> _WORK TO BE COMPLETED_:
Your response should consist of one number, the count of lines below that contain "blue".

(Object tally comparisons)
****

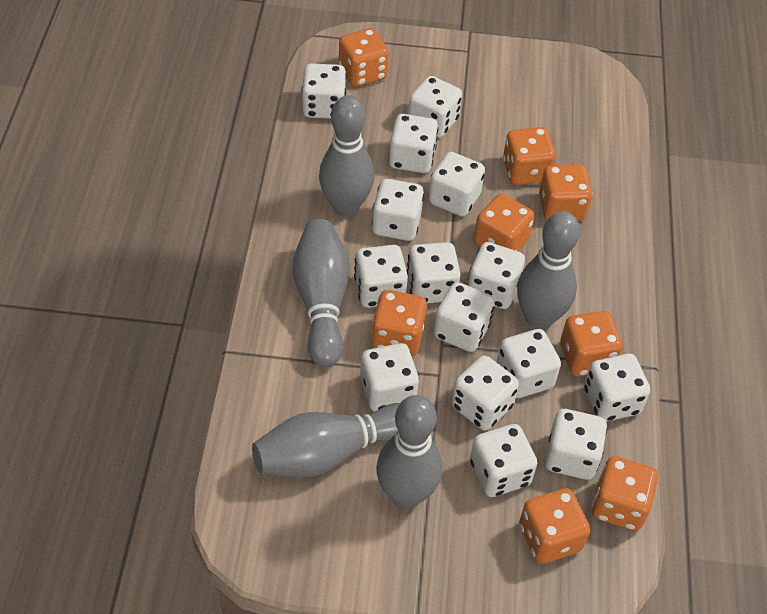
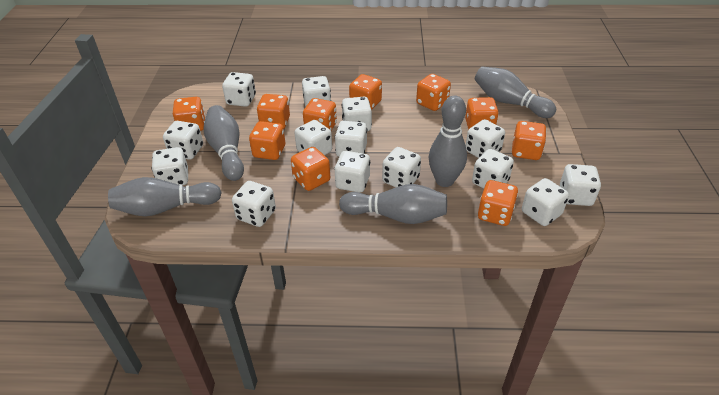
orange dice: [339,28,389,87] [371,290,427,356] [474,194,534,251] [503,127,556,185] [519,488,590,564] [539,164,593,221] [560,311,623,376] [592,456,658,531] = 8 -> [173,97,205,131] [249,121,285,160] [257,94,290,128] [291,147,330,191] [303,98,337,131] [349,74,382,110] [416,74,451,111] [465,97,499,130] [478,180,518,226] [512,121,546,160] = 10
white dice: [302,63,347,119] [354,245,408,308] [360,343,419,412] [372,179,424,241] [389,114,438,173] [407,242,461,303] [408,76,462,138] [428,152,485,216] [434,282,495,352] [451,355,519,430] [467,242,525,309] [470,424,537,497] [497,329,561,398] [545,409,607,480] [584,354,650,422] = 15 -> [152,147,188,185] [163,121,203,160] [222,72,256,107] [232,181,276,227] [295,120,332,155] [302,76,331,107] [334,151,370,193] [335,121,367,157] [342,97,372,131] [382,147,421,187] [466,119,505,158] [472,149,514,188] [522,178,569,226] [560,164,601,206] = 14

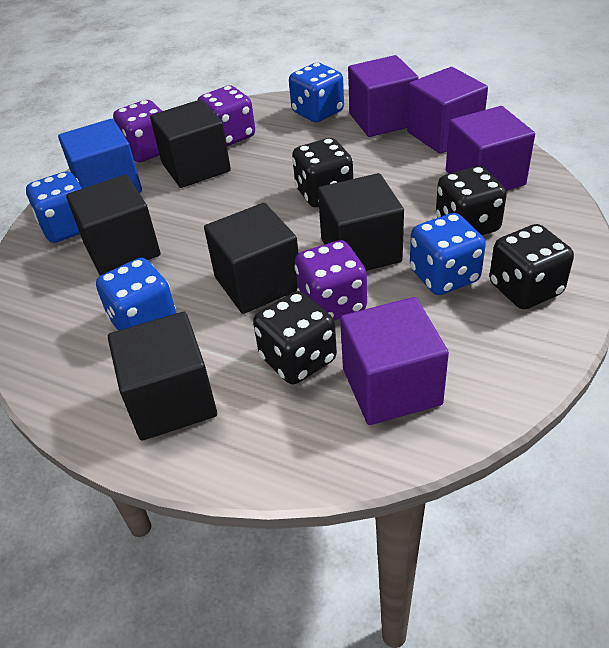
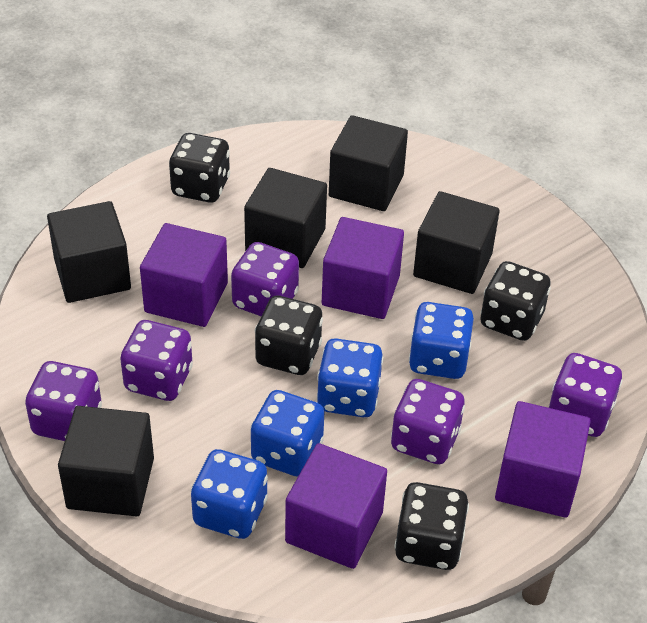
blue cube: [58,119,142,193] = 1 -> none = 0
purple dice: [113,100,162,162] [198,86,255,146] [294,240,367,320] = 3 -> [25,361,102,441] [120,320,193,401] [231,242,299,316] [391,379,465,464] [549,353,623,437] = 5

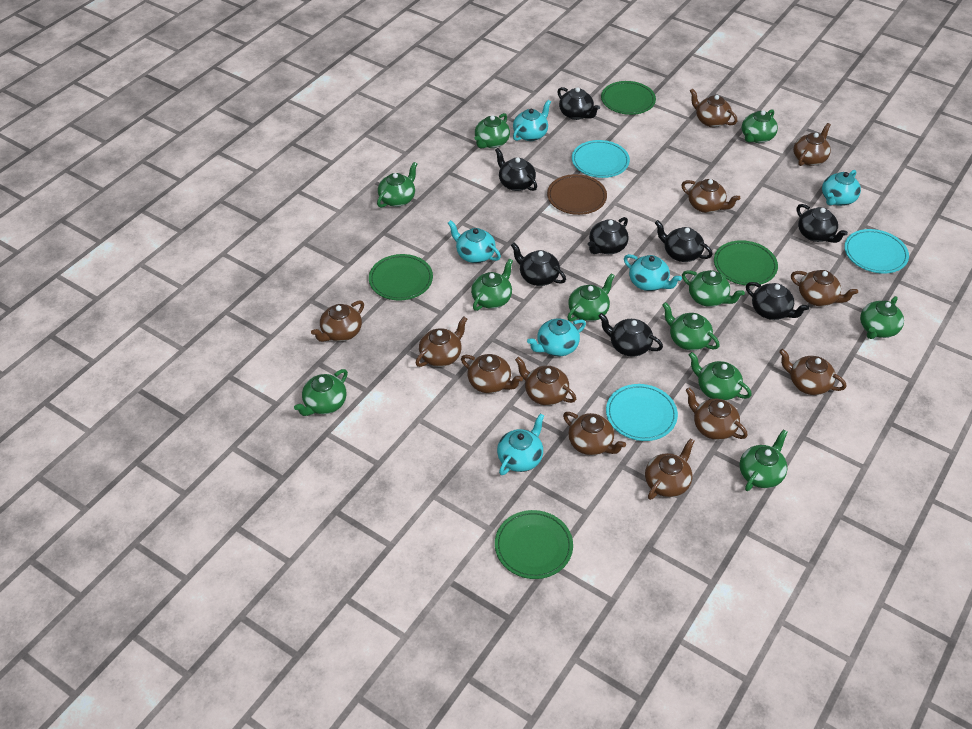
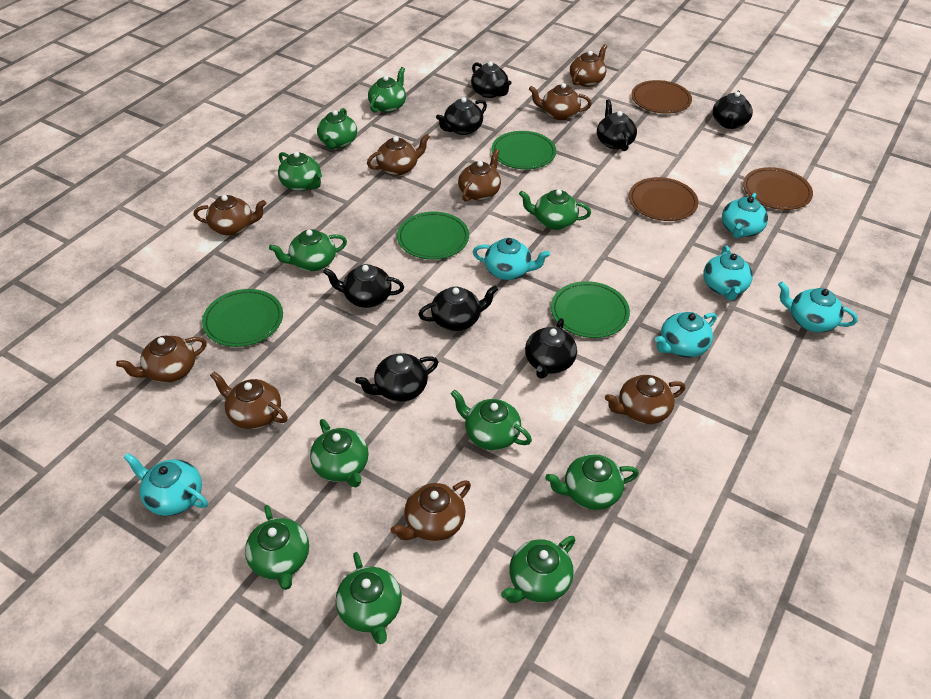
brown plate: [547,174,607,215] = 1 -> [629,177,698,221] [631,80,692,114] [743,167,813,210] = 3
brown teapot: [311,300,364,342] [416,317,467,367] [461,354,523,393] [515,357,576,406] [563,412,626,455] [645,438,694,500] [681,179,740,213] [686,387,748,440] [690,88,737,127] [779,349,846,395] [791,270,858,306] [793,123,831,166] = 12 -> [116,336,207,383] [194,195,266,236] [210,371,288,429] [367,134,430,176] [391,481,471,541] [458,149,501,202] [529,83,592,120] [570,44,607,87] [605,375,685,424] = 9
turquoise plate: [572,140,630,178] [606,384,678,441] [844,229,909,274] = 3 -> none = 0

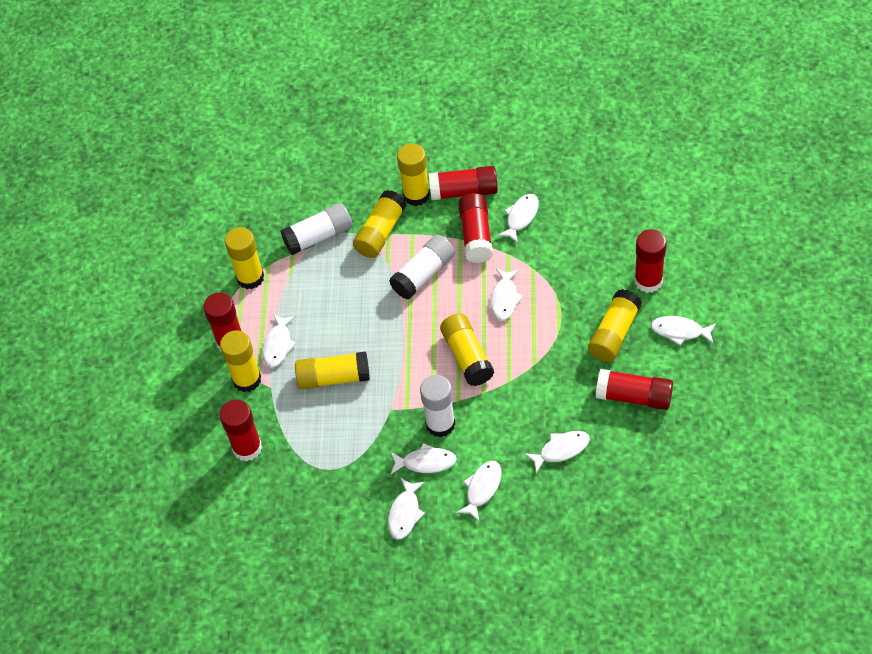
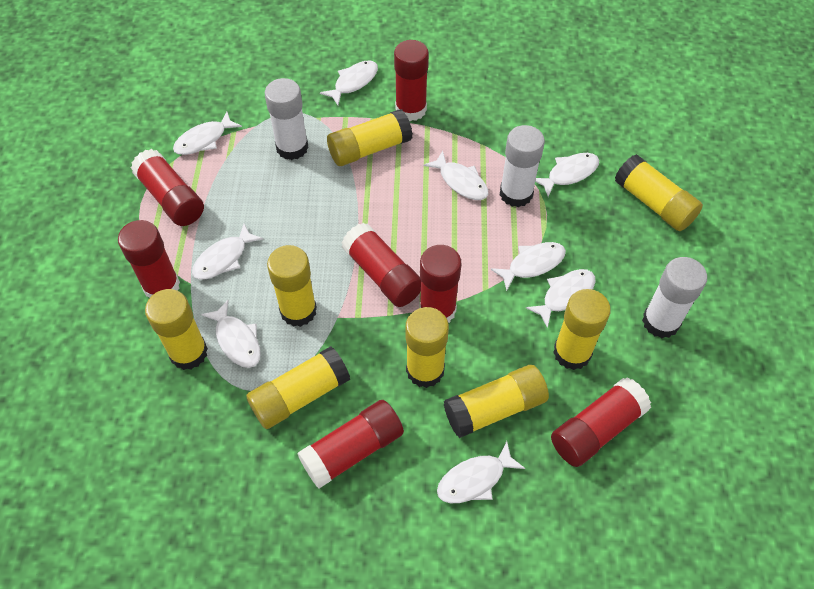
red glue stick: [203,292,241,352] [219,400,262,461] [429,166,498,200] [458,193,493,263] [596,369,673,410] [634,229,667,293] = 6 -> [118,220,180,298] [131,149,204,226] [297,400,404,489] [341,223,421,307] [394,40,429,121] [419,245,461,323] [551,377,651,467] = 7
white fish: [262,314,297,367] [388,478,425,539] [390,443,457,474] [456,461,502,521] [491,268,524,321] [497,194,539,243] [524,431,590,473] [651,316,716,345] = 8 -> [173,112,242,155] [192,224,263,280] [201,300,261,368] [320,61,378,105] [424,151,488,200] [437,441,525,503] [491,242,566,291] [526,269,596,328] [535,153,599,197] = 9
yellow glue stick: [220,330,261,392] [225,227,264,289] [295,351,370,390] [353,190,407,258] [397,143,430,206] [440,313,495,386] [588,289,642,362] = 7 -> [145,289,208,370] [246,346,350,429] [267,245,317,327] [327,109,413,166] [405,307,449,388] [444,365,549,438] [553,289,611,370] [615,154,703,231] = 8

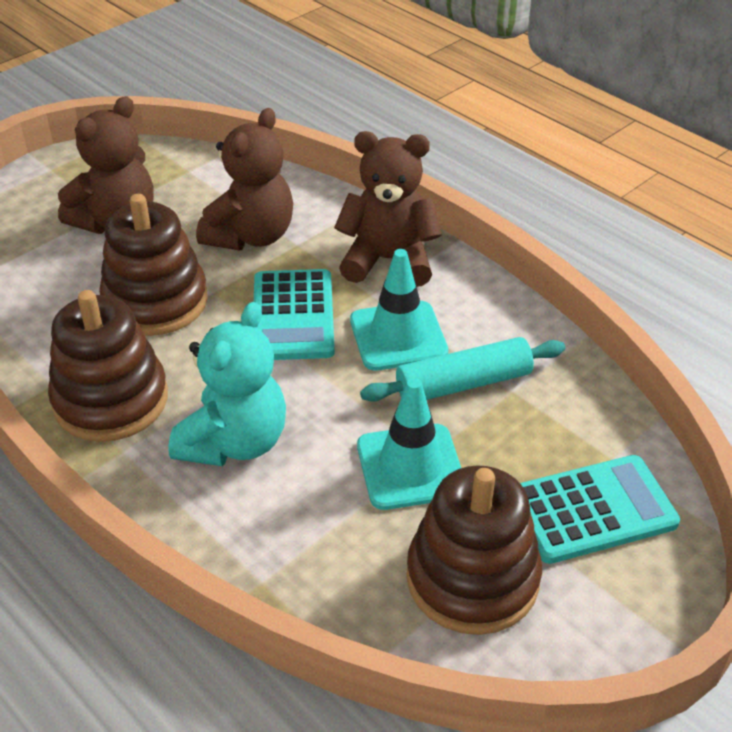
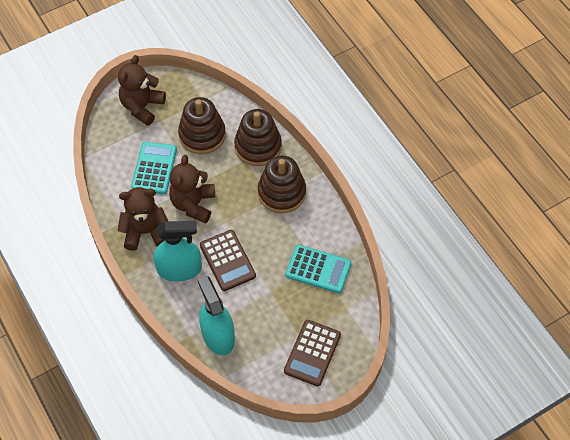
brown calculator: none = 0 -> [200,230,256,291] [284,320,341,386] = 2
turquoise rolling pin: [360,337,565,402] = 1 -> none = 0
turquoise spray bottle: none = 0 -> [153,221,202,281] [198,276,235,355] = 2
turquoise teddy bear: [168,302,286,466] = 1 -> none = 0
turquoise traffic cone: [350,249,448,371] [357,378,461,510] = 2 -> none = 0

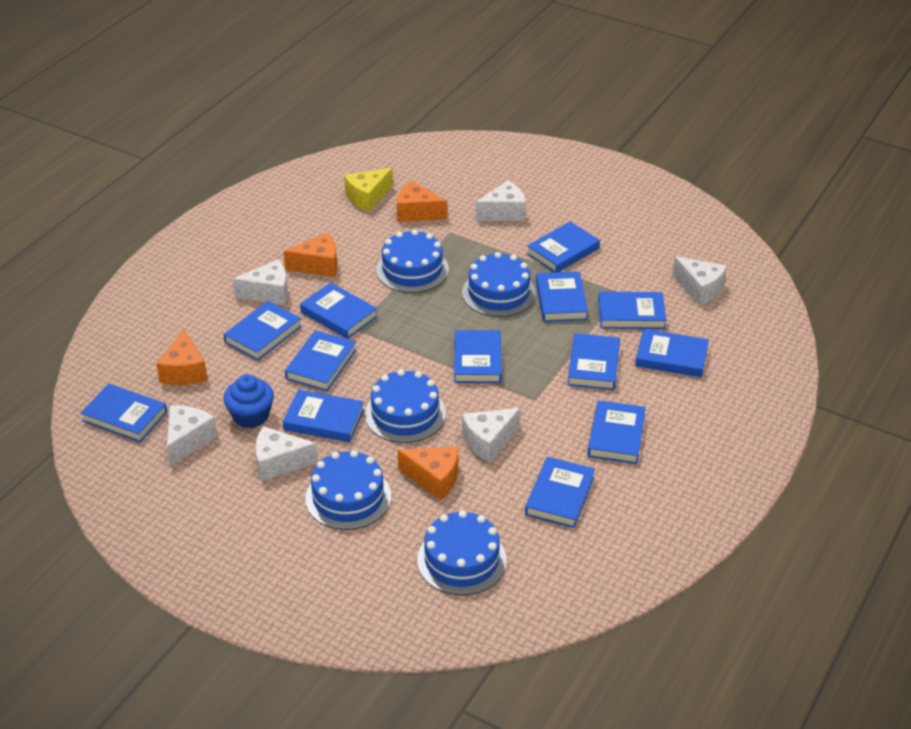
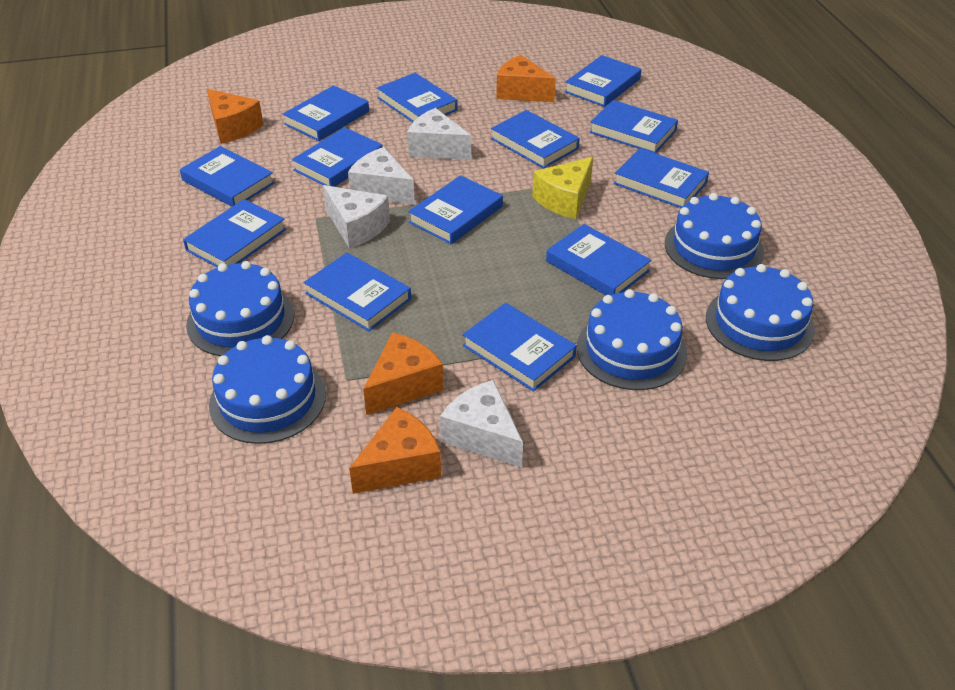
blue cupcake: [224,374,274,428] = 1 -> none = 0
white cheese: [167,405,217,466] [232,259,288,305] [255,426,318,481] [462,408,521,463] [475,180,526,221] [672,256,727,305] = 6 -> [323,185,390,248] [348,147,415,205] [407,108,471,160] [440,380,523,468] = 4

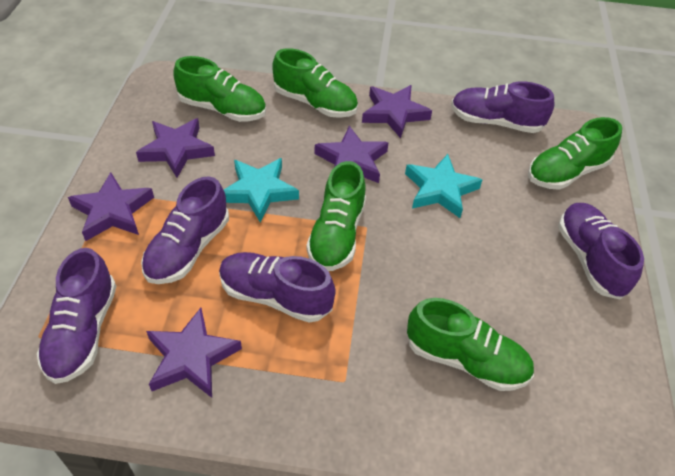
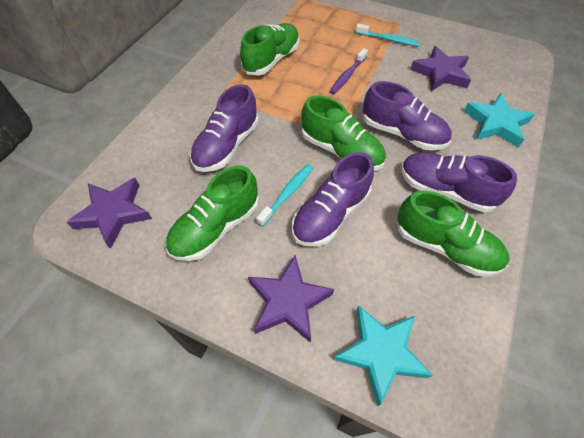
green shoe: [173,56,266,122] [272,48,358,118] [306,161,366,271] [407,298,534,391] [528,117,622,190] = 5 -> [165,166,259,261] [240,23,300,75] [301,95,386,171] [397,191,509,277] = 4
purple shoe: [37,248,117,384] [141,176,229,284] [219,252,336,323] [451,81,554,133] [558,203,644,300] = 5 -> [190,84,259,172] [292,152,374,246] [363,81,452,150] [401,152,517,212] = 4
purple star: [68,172,154,241] [136,118,215,178] [146,308,242,398] [314,126,389,183] [362,85,432,138] = 5 -> [66,178,152,249] [248,255,334,342] [410,46,471,91] = 3
purple toothbrush: none = 0 -> [329,48,368,94] = 1
turquoise toothbrush: none = 0 -> [256,164,313,227] [356,24,420,46] = 2

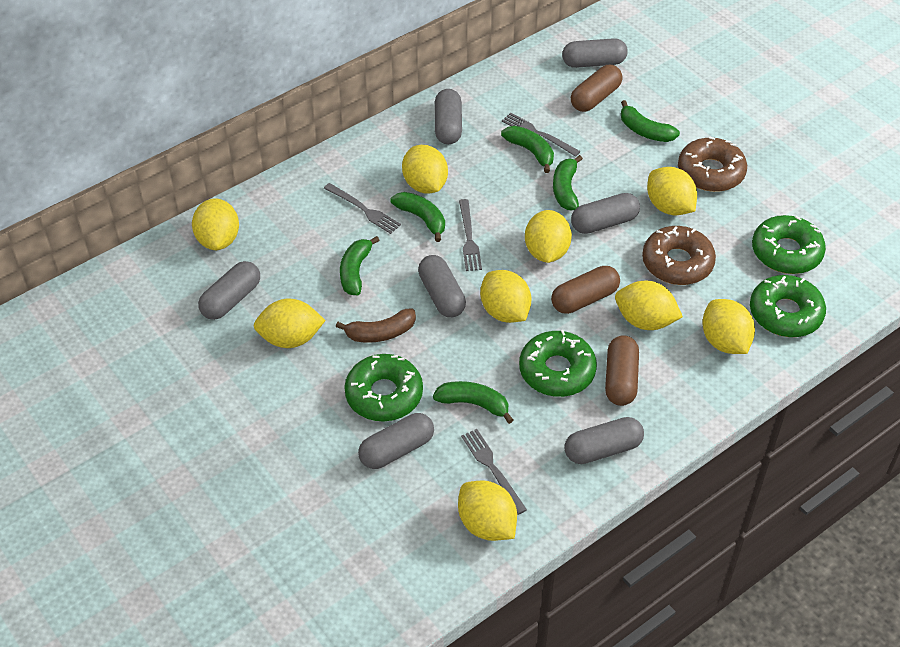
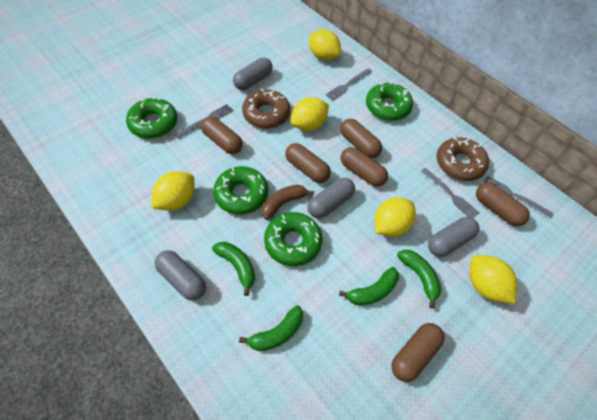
brown capsule: [551,266,620,314] [571,65,623,112] [605,335,639,406] = 3 -> [201,116,243,154] [285,143,331,183] [340,119,382,158] [341,147,388,187] [391,323,445,382] [476,182,530,226] = 6
green banana: [340,236,380,295] [391,192,445,242] [433,381,513,424] [501,126,554,173] [553,155,583,210] [621,100,680,142] = 6 -> [212,242,255,296] [239,305,303,351] [339,267,399,305] [397,250,441,309] = 4
grey capsule: [198,261,260,320] [358,413,434,469] [418,255,466,317] [435,89,462,144] [562,38,628,68] [565,417,644,464] [571,193,640,234] = 7 -> [154,250,206,300] [233,57,273,90] [308,178,355,219] [428,217,479,257] = 4
yellow lemon: [192,198,239,250] [254,299,326,348] [402,145,448,194] [458,480,517,541] [480,270,532,323] [525,210,572,263] [615,281,683,330] [647,167,697,215] [702,299,755,354] = 9 -> [151,171,194,211] [291,97,329,131] [309,29,341,61] [375,197,416,237] [470,255,517,304] = 5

****

> _OUTPUT OF THE TASK_:
2